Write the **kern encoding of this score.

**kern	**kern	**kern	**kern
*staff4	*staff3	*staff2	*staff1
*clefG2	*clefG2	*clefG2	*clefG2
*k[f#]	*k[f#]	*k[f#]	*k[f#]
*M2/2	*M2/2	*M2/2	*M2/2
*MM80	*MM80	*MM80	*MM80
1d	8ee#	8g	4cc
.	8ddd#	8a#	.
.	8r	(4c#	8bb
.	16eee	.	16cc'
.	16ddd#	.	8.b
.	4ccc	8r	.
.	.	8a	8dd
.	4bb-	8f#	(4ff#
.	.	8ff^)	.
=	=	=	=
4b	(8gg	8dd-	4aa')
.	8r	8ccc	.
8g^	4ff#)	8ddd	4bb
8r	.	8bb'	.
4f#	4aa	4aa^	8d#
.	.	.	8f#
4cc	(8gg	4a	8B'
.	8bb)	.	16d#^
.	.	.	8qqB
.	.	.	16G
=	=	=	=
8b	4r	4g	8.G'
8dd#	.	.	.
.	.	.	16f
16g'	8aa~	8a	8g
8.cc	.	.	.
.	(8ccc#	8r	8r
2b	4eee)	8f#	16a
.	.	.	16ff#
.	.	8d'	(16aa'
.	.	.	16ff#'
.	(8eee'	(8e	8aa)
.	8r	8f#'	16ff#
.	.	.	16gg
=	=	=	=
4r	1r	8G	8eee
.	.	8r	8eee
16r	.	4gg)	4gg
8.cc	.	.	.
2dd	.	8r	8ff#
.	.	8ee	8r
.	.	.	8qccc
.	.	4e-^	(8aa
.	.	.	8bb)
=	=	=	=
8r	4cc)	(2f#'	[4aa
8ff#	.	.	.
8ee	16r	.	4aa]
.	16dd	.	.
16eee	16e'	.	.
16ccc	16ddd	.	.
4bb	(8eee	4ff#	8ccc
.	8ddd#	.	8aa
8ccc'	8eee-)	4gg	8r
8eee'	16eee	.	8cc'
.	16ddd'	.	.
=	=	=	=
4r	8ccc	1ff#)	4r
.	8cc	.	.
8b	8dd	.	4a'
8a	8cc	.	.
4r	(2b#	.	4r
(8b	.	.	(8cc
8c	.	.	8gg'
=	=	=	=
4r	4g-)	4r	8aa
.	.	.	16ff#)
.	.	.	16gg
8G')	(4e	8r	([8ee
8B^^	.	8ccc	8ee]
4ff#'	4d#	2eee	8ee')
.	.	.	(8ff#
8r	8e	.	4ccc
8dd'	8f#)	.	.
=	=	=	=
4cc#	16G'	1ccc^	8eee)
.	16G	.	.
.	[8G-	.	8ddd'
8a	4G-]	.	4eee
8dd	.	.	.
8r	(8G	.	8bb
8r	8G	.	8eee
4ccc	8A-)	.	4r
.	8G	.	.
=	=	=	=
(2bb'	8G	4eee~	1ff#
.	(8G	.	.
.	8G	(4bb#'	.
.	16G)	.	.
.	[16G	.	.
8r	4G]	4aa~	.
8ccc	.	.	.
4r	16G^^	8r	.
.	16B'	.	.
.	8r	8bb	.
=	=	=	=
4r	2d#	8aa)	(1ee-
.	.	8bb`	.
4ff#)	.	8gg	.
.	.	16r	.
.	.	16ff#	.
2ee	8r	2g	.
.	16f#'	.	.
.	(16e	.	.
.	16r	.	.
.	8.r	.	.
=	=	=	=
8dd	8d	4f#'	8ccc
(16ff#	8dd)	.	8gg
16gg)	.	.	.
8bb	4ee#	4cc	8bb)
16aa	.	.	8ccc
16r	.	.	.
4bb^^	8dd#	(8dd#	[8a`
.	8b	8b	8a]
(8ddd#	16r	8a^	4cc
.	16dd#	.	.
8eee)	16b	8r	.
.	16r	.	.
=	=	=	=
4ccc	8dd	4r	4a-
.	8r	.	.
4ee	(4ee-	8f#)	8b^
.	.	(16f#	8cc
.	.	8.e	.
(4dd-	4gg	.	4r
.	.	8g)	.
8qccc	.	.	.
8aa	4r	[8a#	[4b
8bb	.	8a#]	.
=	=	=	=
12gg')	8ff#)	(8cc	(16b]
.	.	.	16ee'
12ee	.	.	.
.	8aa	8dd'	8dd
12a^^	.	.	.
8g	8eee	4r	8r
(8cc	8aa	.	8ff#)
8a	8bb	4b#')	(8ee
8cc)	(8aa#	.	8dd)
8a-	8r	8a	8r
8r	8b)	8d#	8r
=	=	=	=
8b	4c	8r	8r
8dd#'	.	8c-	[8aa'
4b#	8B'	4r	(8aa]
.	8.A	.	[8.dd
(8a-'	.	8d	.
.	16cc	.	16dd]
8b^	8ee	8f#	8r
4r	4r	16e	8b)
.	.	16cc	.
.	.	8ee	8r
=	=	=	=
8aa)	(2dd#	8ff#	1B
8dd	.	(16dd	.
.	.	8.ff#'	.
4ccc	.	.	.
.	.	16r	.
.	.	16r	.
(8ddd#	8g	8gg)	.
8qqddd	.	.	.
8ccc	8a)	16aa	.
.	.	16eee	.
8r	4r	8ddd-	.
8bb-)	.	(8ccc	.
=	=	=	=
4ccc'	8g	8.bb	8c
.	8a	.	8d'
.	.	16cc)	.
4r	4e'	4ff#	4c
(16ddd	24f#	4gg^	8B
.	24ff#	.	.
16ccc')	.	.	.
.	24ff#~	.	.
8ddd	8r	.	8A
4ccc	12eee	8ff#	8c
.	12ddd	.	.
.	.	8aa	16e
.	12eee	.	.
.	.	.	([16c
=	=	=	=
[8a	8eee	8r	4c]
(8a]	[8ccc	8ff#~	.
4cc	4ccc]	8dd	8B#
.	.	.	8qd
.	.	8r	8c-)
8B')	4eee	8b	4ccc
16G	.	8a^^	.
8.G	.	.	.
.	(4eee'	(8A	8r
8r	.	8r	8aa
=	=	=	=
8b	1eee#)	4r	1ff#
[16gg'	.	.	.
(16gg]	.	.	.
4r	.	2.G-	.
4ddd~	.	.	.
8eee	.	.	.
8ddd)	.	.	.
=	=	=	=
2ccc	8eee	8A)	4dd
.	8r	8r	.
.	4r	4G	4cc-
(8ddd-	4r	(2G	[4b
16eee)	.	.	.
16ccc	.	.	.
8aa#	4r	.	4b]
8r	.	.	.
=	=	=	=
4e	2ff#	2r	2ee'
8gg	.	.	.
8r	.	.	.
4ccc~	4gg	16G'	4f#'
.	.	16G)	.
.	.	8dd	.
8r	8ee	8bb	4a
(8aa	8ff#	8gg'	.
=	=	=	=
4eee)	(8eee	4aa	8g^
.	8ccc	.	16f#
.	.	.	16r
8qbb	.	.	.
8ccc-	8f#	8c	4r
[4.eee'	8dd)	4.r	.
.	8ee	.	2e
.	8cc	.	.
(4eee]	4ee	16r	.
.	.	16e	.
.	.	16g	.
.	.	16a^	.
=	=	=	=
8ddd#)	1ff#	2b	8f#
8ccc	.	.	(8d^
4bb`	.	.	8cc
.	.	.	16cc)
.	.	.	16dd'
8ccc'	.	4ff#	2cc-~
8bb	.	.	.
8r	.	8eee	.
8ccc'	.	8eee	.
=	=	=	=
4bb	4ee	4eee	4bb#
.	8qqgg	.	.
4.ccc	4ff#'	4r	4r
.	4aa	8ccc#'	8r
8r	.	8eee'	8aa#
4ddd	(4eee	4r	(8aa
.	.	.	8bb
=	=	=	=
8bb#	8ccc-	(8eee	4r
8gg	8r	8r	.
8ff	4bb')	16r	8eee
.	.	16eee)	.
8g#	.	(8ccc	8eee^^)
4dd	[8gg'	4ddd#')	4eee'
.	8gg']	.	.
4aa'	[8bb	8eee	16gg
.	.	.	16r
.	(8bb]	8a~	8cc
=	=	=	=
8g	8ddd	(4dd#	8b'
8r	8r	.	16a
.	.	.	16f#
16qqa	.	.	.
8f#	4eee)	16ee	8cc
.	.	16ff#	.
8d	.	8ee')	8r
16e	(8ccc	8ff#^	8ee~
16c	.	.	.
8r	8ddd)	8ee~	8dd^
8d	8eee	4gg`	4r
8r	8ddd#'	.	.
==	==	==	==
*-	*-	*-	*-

Exercise instructions — Find every line in the rows above that contains the string "kern", and copy each of those lines in full.

Solution to the problem —
Write the **kern encoding of this score.
**kern	**kern	**kern	**kern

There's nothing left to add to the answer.